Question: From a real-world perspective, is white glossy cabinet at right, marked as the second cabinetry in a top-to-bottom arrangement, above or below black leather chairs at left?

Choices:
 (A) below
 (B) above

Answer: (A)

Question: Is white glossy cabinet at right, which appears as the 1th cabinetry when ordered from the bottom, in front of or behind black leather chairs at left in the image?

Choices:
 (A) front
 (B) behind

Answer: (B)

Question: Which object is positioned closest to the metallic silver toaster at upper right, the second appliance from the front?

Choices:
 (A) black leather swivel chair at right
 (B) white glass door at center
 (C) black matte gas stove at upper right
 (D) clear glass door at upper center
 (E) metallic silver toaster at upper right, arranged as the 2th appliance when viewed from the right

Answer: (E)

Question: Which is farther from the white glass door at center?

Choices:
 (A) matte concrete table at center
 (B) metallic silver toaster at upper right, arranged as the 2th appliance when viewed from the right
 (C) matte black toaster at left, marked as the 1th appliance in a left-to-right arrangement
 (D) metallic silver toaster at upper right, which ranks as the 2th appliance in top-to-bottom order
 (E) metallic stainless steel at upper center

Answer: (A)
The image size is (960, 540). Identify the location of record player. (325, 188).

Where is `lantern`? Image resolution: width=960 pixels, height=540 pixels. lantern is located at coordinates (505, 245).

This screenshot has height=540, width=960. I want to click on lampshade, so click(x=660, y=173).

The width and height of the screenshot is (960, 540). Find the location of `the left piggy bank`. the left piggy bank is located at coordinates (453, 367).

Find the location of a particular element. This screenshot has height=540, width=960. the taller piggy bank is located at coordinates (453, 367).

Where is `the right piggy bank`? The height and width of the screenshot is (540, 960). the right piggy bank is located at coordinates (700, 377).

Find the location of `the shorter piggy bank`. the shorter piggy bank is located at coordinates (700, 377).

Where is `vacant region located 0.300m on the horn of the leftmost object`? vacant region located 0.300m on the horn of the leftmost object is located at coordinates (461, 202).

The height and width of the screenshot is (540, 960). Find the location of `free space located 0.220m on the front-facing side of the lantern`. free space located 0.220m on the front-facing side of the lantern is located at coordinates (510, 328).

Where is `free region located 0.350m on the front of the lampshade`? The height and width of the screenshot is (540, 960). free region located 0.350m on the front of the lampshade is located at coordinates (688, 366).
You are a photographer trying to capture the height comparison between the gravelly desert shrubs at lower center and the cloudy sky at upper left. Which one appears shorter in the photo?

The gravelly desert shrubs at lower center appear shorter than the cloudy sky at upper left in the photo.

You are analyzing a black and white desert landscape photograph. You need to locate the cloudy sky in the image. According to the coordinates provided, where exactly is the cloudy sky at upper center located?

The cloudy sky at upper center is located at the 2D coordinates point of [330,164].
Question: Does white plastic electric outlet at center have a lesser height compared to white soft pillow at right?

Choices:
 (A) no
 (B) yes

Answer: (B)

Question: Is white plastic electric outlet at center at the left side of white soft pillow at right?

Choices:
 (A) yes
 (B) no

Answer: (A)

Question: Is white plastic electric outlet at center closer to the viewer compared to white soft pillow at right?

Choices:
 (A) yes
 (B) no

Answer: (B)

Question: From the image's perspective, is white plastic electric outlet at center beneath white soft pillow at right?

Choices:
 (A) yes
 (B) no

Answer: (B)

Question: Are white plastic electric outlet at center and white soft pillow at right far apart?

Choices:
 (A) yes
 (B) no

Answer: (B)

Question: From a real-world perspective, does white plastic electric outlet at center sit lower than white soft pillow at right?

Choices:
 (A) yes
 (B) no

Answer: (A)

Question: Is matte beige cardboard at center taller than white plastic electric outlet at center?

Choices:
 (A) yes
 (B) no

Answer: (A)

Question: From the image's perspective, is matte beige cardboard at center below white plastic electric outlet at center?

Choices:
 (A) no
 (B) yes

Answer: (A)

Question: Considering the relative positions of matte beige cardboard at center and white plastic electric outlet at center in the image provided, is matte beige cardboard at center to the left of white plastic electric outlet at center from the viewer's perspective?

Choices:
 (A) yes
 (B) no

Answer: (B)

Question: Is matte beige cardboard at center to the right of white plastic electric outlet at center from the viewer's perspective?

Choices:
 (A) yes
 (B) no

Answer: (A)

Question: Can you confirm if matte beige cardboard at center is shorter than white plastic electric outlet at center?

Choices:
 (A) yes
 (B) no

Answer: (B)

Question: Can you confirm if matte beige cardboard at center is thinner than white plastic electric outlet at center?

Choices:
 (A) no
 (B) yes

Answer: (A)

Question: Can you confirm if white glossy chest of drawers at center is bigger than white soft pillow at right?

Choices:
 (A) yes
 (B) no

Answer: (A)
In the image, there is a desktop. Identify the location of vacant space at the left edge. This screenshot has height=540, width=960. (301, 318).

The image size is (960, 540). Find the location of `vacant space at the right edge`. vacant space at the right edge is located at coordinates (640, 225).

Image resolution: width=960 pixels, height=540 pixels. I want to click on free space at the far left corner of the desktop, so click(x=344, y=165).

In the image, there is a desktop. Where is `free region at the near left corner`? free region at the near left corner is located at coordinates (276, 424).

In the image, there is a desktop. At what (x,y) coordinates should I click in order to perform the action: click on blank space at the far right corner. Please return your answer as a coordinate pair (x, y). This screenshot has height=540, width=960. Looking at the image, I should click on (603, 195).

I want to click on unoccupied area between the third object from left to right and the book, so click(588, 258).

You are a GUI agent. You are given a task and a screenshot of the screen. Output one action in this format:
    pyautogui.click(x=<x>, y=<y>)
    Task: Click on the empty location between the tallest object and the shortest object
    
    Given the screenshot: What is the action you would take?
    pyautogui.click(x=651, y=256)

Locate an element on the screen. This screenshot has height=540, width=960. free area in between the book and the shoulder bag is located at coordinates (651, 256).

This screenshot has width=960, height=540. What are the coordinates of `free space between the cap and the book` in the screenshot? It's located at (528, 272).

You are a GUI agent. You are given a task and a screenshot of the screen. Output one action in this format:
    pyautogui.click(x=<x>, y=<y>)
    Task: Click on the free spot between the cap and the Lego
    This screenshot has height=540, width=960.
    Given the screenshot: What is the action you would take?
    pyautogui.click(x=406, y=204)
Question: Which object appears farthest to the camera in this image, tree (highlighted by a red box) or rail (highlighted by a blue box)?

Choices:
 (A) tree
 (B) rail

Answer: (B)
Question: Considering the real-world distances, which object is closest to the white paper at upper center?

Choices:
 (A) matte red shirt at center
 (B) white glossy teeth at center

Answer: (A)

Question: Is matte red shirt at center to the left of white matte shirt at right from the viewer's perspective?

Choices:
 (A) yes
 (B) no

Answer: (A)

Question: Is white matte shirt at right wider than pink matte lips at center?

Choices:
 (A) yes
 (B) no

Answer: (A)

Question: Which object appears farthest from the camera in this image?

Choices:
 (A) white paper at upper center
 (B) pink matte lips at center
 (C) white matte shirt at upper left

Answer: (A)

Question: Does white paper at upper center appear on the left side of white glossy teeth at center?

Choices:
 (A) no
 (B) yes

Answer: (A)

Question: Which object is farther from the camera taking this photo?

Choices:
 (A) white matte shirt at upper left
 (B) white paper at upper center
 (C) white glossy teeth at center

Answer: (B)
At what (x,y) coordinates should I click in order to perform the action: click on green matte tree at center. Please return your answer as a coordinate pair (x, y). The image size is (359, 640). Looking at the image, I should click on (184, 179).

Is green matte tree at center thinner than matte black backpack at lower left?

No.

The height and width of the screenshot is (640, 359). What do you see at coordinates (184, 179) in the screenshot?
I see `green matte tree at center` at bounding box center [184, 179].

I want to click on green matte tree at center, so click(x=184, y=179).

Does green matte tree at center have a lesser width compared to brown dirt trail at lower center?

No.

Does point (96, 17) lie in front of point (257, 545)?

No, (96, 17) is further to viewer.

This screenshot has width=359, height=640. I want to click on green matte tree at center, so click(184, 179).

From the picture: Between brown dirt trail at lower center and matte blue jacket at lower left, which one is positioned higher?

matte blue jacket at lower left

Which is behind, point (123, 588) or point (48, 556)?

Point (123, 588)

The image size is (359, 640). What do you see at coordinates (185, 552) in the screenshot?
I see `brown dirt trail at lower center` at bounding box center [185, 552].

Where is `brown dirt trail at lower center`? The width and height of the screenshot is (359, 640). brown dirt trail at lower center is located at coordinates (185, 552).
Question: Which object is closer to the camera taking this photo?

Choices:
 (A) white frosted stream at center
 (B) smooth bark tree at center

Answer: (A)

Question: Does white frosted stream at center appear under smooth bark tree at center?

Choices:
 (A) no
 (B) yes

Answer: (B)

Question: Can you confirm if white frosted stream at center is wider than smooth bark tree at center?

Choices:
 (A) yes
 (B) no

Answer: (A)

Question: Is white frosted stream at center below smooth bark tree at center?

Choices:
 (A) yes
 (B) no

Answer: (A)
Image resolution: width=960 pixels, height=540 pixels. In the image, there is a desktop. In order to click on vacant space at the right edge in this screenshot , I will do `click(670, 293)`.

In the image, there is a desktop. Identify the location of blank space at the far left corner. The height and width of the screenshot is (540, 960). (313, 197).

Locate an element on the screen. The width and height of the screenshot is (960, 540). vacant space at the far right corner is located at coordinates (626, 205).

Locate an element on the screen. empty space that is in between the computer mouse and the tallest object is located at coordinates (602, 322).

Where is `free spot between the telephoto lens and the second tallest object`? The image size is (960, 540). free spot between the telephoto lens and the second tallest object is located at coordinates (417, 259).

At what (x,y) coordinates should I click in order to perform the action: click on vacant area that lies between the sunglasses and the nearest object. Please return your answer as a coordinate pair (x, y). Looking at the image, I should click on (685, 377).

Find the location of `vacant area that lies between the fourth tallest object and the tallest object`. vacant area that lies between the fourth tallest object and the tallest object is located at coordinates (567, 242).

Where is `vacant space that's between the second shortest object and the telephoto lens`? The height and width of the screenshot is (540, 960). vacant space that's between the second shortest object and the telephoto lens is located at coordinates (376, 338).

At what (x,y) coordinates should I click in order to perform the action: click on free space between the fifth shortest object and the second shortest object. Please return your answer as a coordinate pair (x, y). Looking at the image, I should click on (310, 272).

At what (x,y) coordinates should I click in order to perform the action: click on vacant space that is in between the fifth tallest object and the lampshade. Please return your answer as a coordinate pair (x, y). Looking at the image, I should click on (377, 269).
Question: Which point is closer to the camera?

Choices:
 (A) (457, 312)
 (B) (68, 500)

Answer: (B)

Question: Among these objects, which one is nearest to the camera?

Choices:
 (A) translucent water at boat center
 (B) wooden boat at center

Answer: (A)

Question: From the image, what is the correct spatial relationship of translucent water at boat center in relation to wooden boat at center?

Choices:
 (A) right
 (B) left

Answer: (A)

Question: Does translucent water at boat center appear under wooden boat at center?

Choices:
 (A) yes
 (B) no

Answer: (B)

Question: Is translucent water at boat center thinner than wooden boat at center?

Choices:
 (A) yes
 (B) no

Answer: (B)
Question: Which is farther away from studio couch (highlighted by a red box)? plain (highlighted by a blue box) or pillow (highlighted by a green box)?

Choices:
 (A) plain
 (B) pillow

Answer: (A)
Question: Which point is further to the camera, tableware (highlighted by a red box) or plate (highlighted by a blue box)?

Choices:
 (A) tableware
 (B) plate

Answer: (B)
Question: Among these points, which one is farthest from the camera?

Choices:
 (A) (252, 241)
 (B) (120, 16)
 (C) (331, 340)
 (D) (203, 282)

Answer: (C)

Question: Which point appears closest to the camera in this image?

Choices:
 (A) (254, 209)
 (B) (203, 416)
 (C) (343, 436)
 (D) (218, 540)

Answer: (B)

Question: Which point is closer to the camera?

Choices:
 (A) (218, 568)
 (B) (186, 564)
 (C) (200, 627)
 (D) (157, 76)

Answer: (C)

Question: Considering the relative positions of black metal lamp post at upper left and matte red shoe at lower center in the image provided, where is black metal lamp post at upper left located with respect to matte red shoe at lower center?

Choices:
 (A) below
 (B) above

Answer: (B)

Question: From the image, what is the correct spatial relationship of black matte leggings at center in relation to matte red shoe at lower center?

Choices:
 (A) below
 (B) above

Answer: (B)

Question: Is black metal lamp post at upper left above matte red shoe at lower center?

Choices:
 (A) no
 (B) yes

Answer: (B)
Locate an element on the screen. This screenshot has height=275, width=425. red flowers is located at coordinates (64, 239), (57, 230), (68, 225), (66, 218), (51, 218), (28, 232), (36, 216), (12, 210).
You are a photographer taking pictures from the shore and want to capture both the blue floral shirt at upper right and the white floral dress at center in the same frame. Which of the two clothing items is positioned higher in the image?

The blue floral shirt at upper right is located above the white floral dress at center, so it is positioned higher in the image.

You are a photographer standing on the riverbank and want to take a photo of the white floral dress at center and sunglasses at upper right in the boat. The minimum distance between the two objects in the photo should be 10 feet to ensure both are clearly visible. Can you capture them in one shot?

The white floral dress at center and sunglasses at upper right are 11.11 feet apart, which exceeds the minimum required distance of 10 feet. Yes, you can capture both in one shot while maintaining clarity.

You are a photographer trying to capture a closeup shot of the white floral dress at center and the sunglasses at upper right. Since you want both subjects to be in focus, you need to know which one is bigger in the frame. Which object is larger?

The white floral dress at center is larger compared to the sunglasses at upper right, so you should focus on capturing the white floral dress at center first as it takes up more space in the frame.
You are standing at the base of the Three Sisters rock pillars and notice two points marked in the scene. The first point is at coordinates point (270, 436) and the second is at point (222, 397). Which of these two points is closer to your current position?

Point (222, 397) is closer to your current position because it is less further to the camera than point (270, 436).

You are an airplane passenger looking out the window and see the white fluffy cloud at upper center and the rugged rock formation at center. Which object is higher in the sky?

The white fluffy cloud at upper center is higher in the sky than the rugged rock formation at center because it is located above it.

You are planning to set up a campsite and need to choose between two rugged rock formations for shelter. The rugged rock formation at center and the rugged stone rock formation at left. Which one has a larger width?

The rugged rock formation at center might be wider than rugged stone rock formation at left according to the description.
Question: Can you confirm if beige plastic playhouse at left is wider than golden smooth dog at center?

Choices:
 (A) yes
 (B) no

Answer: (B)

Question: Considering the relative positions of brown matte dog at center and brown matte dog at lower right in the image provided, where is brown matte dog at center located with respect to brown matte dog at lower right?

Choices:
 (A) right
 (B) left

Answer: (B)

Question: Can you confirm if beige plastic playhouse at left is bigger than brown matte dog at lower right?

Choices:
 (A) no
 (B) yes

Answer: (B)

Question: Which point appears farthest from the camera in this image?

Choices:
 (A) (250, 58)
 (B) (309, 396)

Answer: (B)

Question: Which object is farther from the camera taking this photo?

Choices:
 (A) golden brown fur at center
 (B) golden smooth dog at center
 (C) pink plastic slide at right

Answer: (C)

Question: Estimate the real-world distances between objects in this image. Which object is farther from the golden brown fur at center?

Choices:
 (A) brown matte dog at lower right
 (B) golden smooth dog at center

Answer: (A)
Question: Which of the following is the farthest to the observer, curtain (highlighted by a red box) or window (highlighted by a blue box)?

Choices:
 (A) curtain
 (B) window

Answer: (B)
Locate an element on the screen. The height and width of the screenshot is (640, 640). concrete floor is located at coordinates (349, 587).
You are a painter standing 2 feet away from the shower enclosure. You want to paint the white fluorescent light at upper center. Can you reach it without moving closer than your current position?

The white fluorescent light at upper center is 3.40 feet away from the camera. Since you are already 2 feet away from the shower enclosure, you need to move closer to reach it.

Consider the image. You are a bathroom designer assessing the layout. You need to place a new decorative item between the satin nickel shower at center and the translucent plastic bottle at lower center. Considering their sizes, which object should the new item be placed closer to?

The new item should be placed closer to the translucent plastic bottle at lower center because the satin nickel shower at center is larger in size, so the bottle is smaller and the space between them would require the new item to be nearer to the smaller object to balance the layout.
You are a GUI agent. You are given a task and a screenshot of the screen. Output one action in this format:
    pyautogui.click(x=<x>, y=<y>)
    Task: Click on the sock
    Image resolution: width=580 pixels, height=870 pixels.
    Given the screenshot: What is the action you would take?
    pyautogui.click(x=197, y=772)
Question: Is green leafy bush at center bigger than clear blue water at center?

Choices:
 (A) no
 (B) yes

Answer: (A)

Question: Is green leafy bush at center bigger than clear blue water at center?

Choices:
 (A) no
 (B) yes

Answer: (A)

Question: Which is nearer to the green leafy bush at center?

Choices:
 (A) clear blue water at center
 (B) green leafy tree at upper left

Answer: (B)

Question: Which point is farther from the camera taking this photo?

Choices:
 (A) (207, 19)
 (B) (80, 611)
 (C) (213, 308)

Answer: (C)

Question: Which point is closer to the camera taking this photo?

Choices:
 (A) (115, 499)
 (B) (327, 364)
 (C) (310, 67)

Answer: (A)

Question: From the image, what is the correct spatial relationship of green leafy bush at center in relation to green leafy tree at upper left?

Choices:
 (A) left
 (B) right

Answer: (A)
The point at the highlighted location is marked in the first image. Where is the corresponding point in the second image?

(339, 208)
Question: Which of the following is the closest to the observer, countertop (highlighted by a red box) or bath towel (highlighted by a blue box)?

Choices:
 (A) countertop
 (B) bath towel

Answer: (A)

━━━

Copy the lines of the listing verbatim, beginning with the line that contains "Question: Is white matte" and ending after the line that contains "on (184, 179).".

Question: Is white matte shirt at right wider than pink matte lips at center?

Choices:
 (A) yes
 (B) no

Answer: (A)

Question: Which object appears farthest from the camera in this image?

Choices:
 (A) white paper at upper center
 (B) pink matte lips at center
 (C) white matte shirt at upper left

Answer: (A)

Question: Does white paper at upper center appear on the left side of white glossy teeth at center?

Choices:
 (A) no
 (B) yes

Answer: (A)

Question: Which object is farther from the camera taking this photo?

Choices:
 (A) white matte shirt at upper left
 (B) white paper at upper center
 (C) white glossy teeth at center

Answer: (B)
At what (x,y) coordinates should I click in order to perform the action: click on green matte tree at center. Please return your answer as a coordinate pair (x, y). The image size is (359, 640). Looking at the image, I should click on (184, 179).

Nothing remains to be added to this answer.